▶ **Required work**
In the records below, find the line containing "[483, 415, 573, 463]" and repeat it and every line after it exactly, without pictures.
Listed records section start
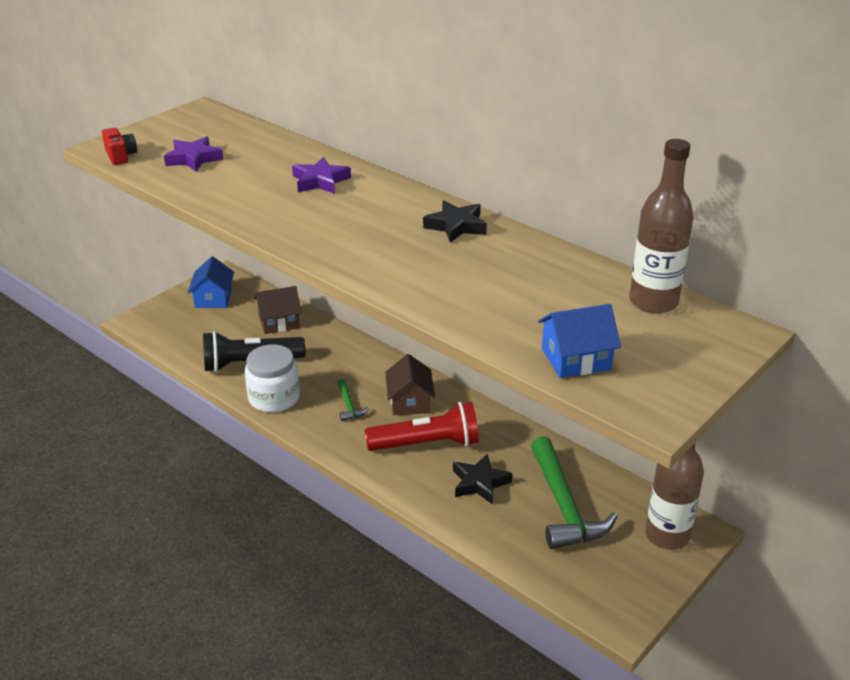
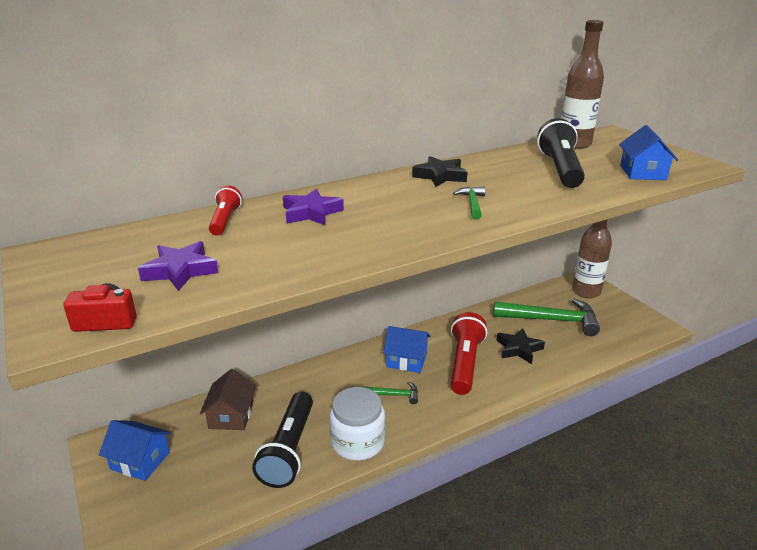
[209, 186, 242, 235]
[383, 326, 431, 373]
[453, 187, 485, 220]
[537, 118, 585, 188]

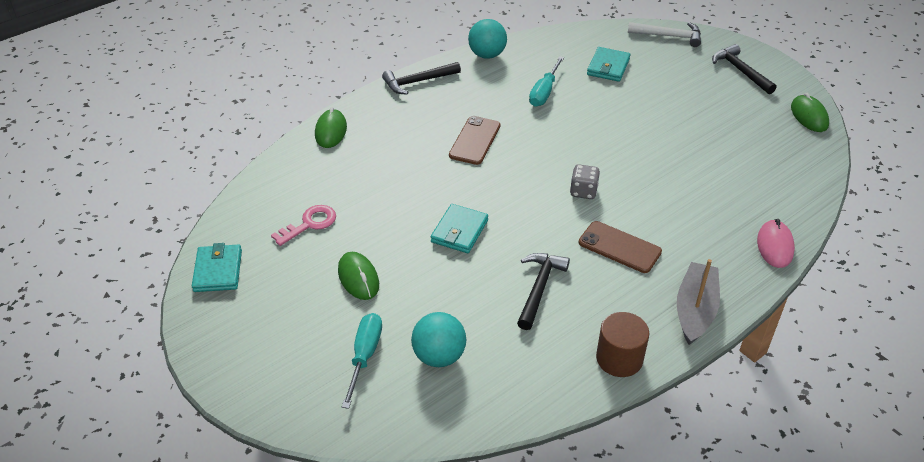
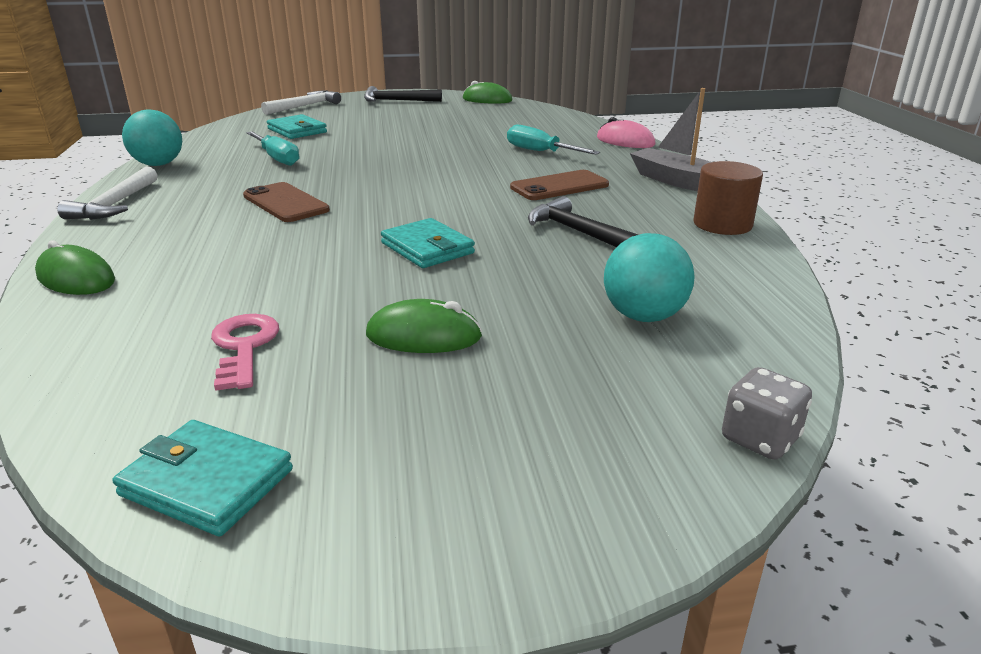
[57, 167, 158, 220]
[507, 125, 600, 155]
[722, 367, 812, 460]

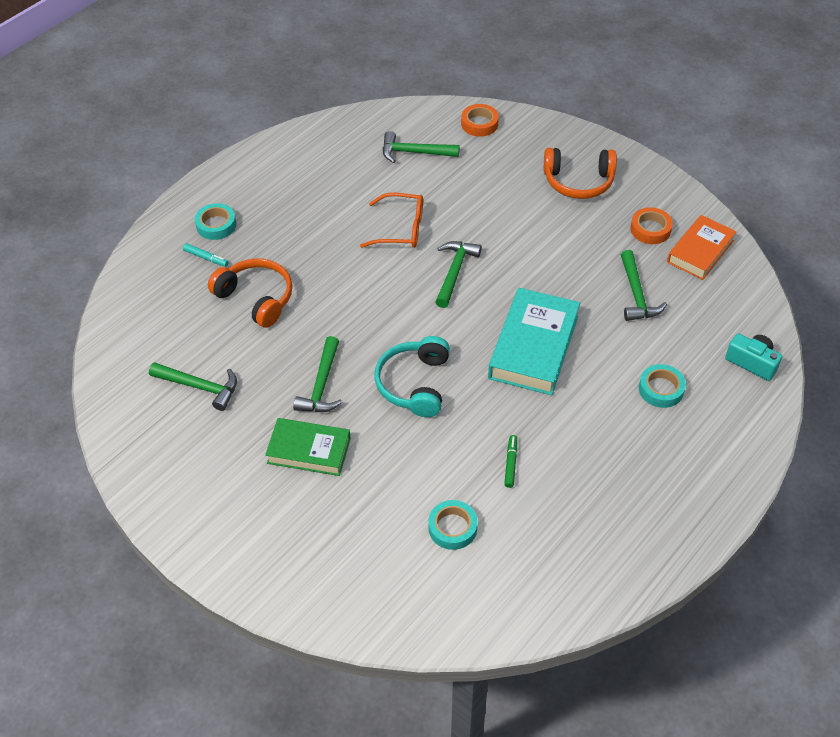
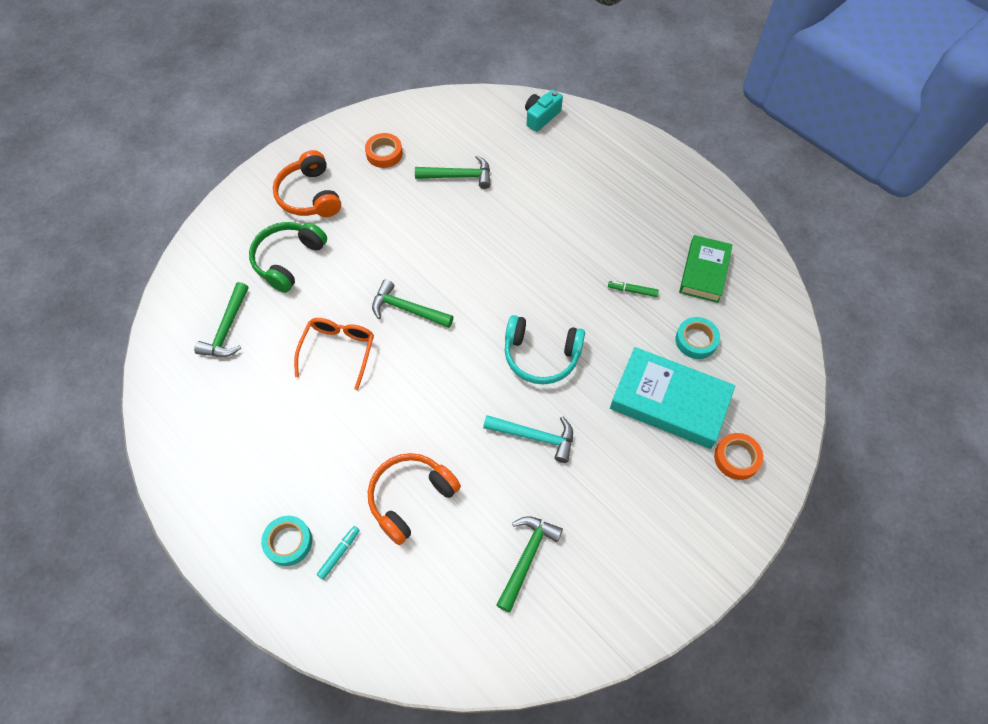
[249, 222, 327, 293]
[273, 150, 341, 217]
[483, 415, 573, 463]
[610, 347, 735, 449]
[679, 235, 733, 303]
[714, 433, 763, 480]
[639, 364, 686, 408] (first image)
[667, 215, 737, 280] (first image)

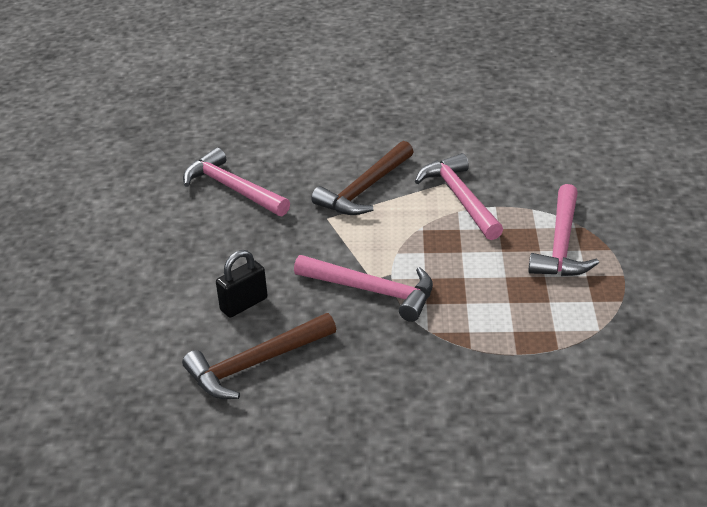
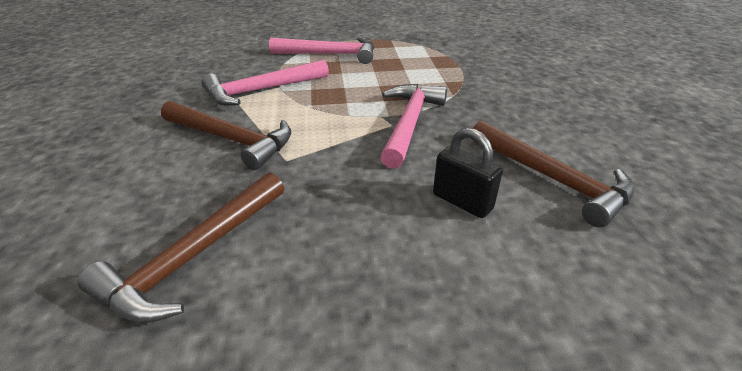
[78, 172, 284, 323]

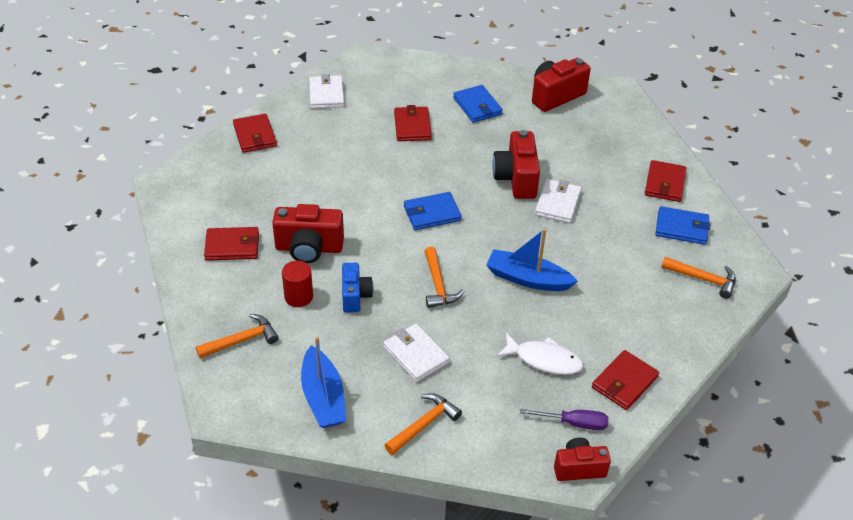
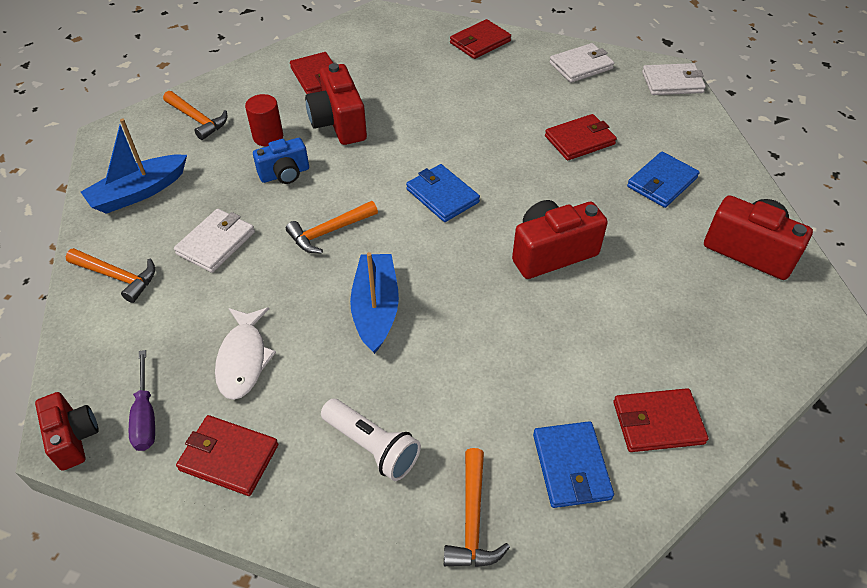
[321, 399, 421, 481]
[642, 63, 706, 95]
Listed records section end
▶ **Answer below**
[483, 415, 573, 463]
[610, 347, 735, 449]
[679, 235, 733, 303]
[714, 433, 763, 480]
[639, 364, 686, 408] (first image)
[667, 215, 737, 280] (first image)

[78, 172, 284, 323]

[321, 399, 421, 481]
[642, 63, 706, 95]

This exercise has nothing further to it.